╭─ STUDY MATERIAL

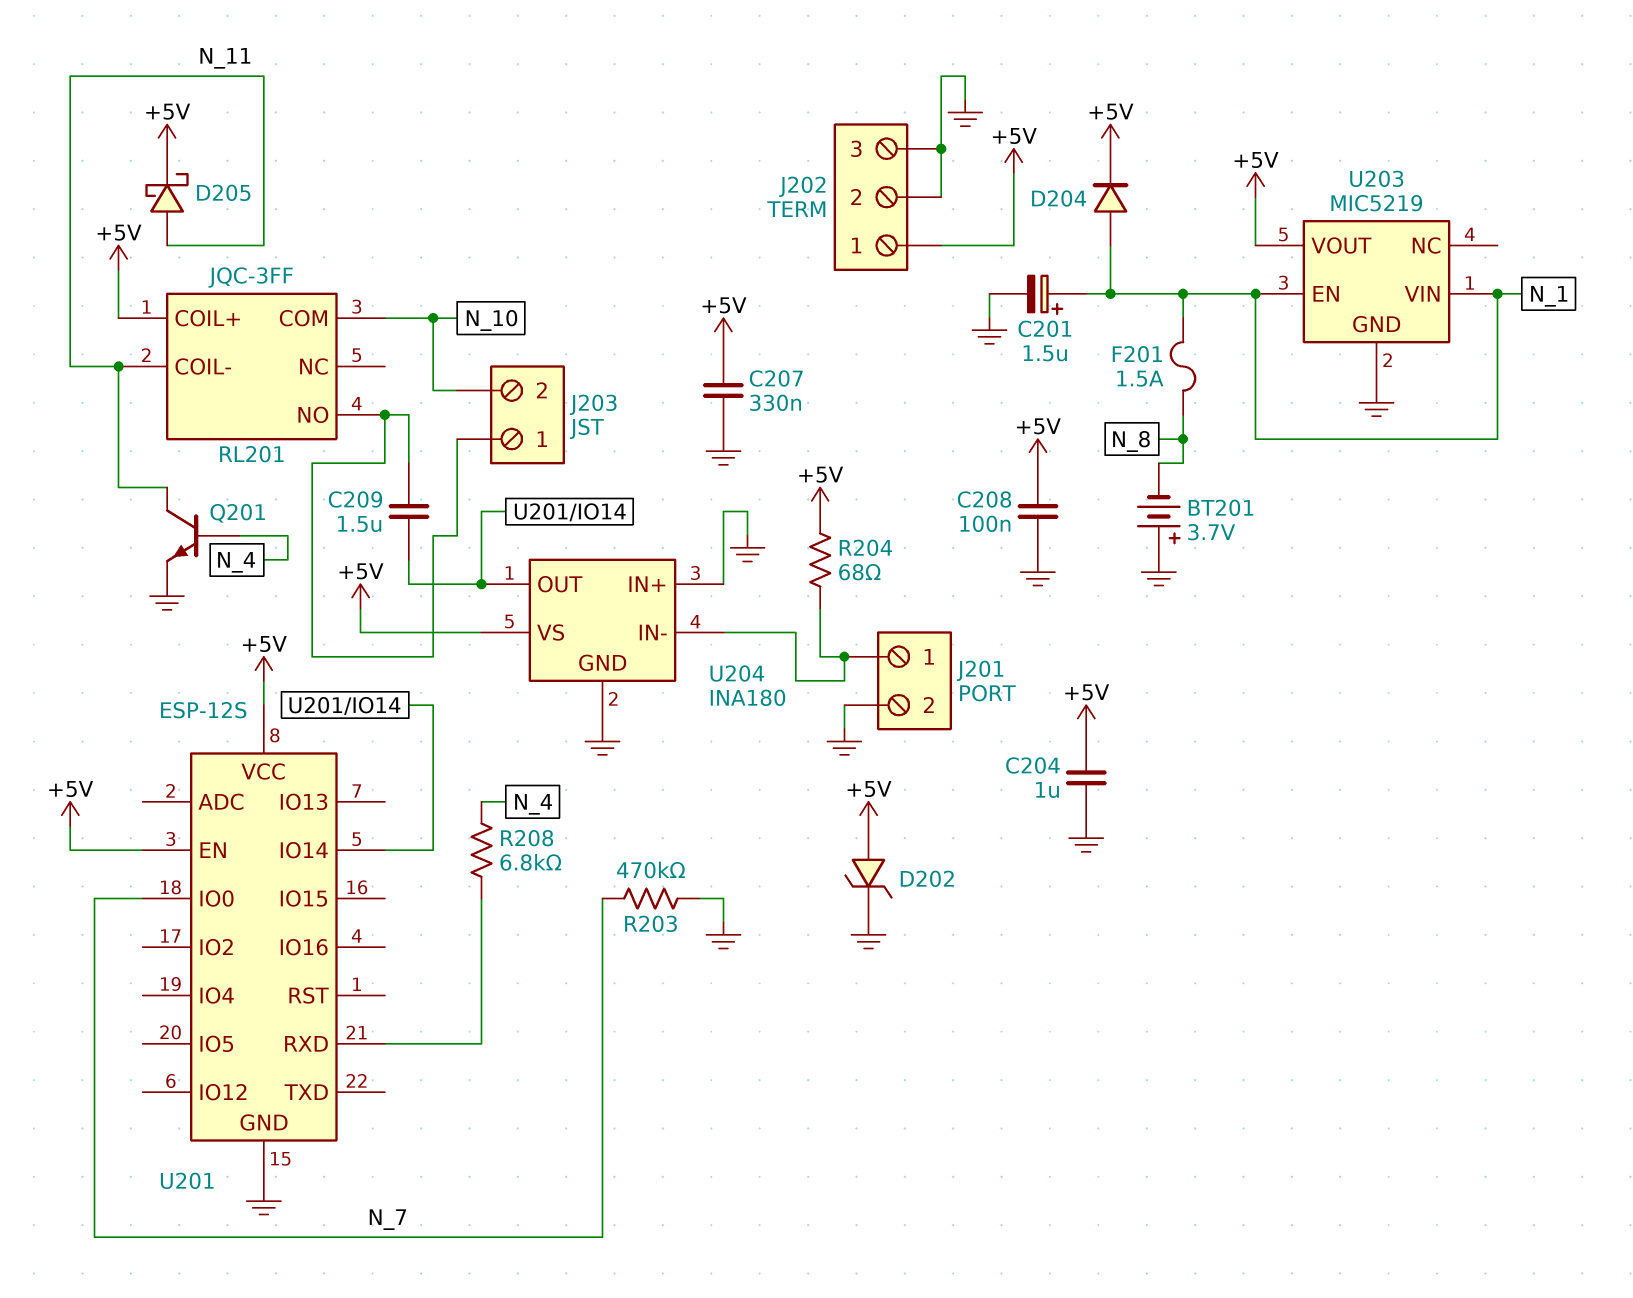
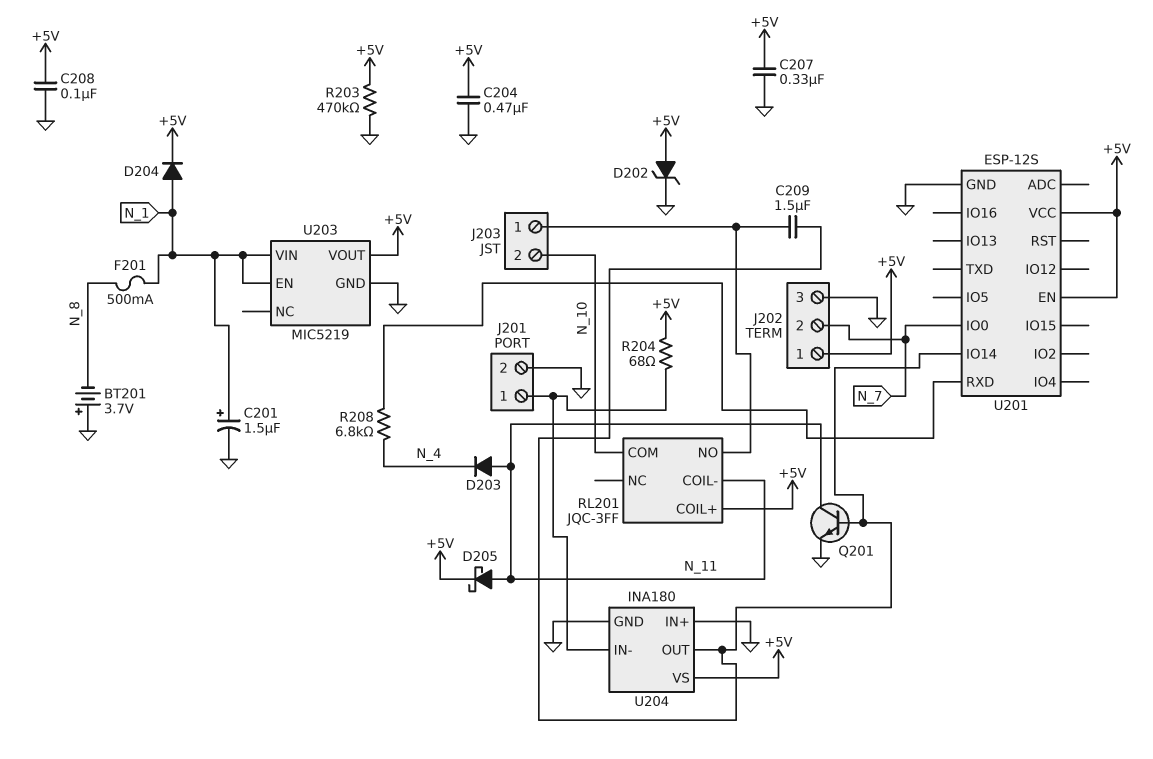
C204: 1uF (+5V, GND) -> 470nF (+5V, GND)
D203: none -> diode (A N_11, K N_4)
F201: 1.5A (N_1, N_8) -> 500mA (N_1, N_8)
J202 pin 2: GND -> N_7
Q201: NPN (B N_4, C N_11, E GND) -> NPN (B U201/IO14, C N_11, E GND)
R203: 470k (GND, N_7) -> 470k (+5V, GND)

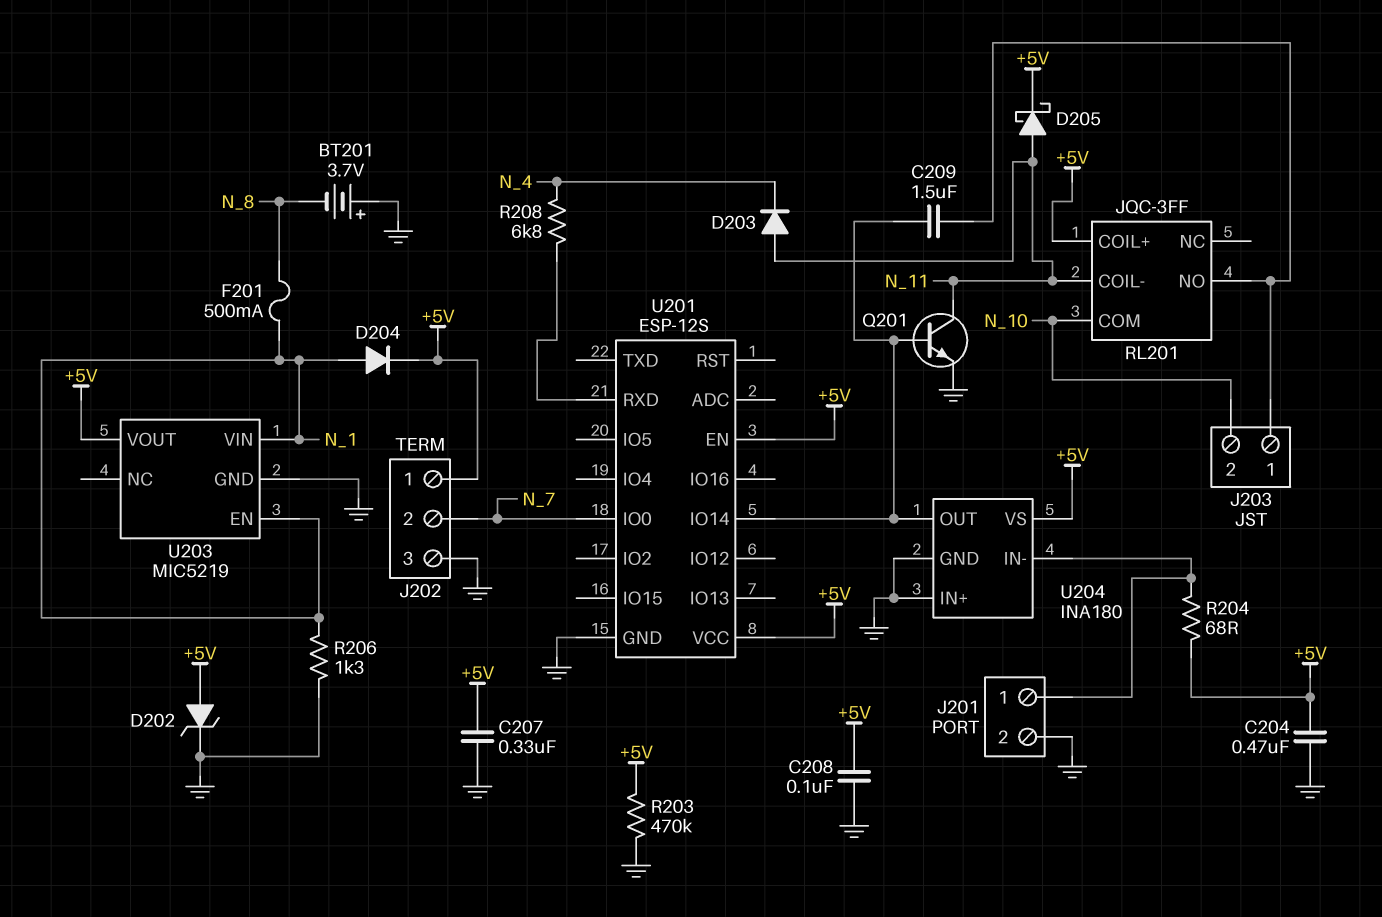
C201: 1.5uF (plus N_1, minus GND) -> none
R206: none -> 1.3k (GND, N_1)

╰─

### [WORK TO BE COMPLETED]
Write the records out exactly once more, leaving off the pictures.

### [SOLVED PROBLEM]
C204: 1uF (+5V, GND) -> 470nF (+5V, GND)
D203: none -> diode (A N_11, K N_4)
F201: 1.5A (N_1, N_8) -> 500mA (N_1, N_8)
J202 pin 2: GND -> N_7
Q201: NPN (B N_4, C N_11, E GND) -> NPN (B U201/IO14, C N_11, E GND)
R203: 470k (GND, N_7) -> 470k (+5V, GND)

C201: 1.5uF (plus N_1, minus GND) -> none
R206: none -> 1.3k (GND, N_1)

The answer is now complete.